DATA SECTION
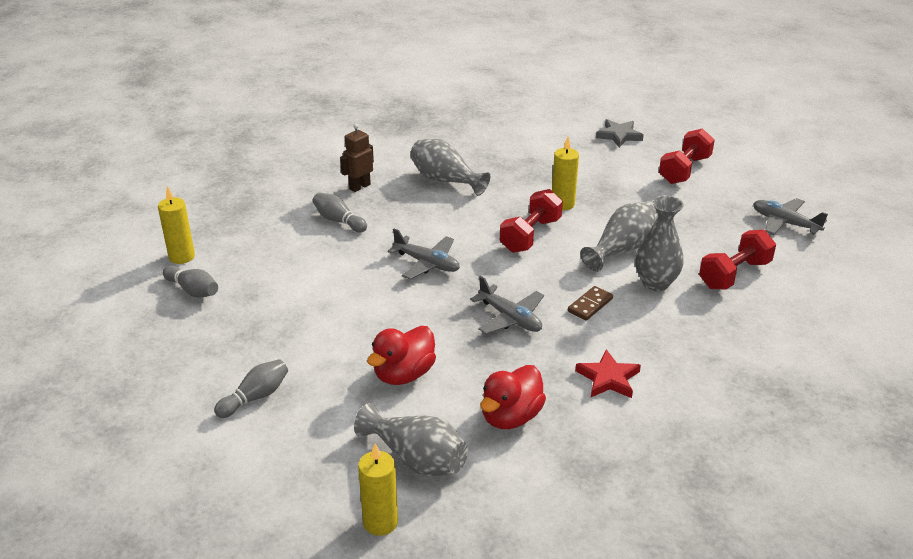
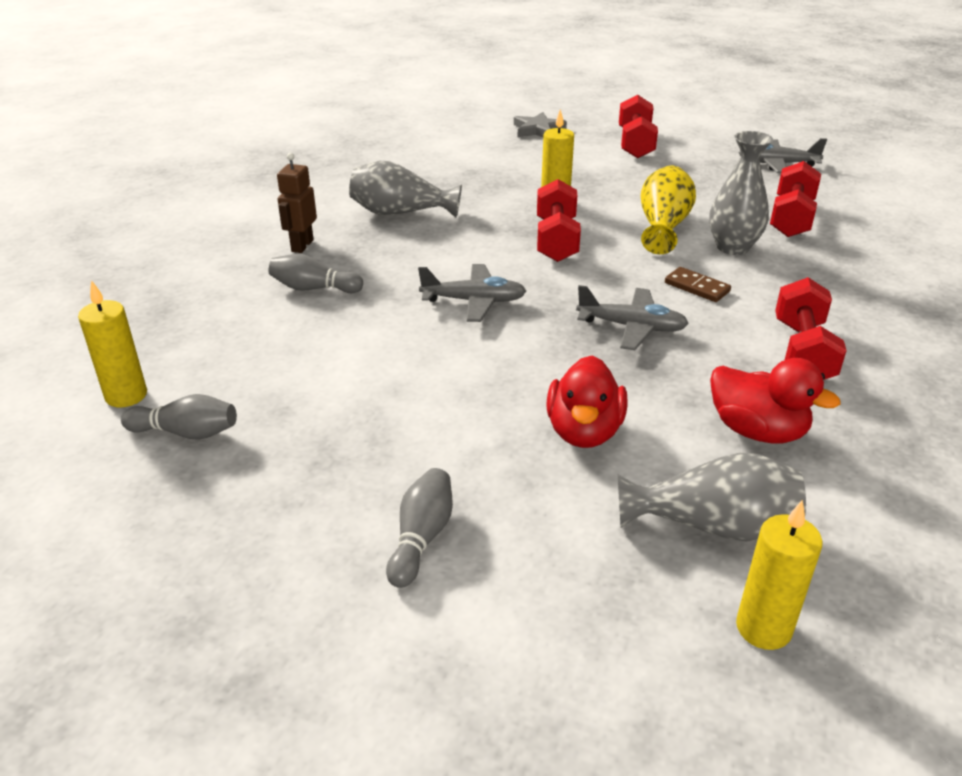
camera: 30 degrees left, 0 degrees up
(511, 417) = (757, 431): red duck -> red duck turned 60 degrees counterclockwise
(590, 305) = (696, 287): brown domino -> brown domino turned 60 degrees counterclockwise
(608, 378) = (802, 352): red star -> red dumbbell
(621, 249) = (663, 227): grey vase -> yellow vase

EXERCISE OBJECTIVE
Line count for "degrees": count the lines of the records above that contain it and give only the number.

FINISHED TASK
3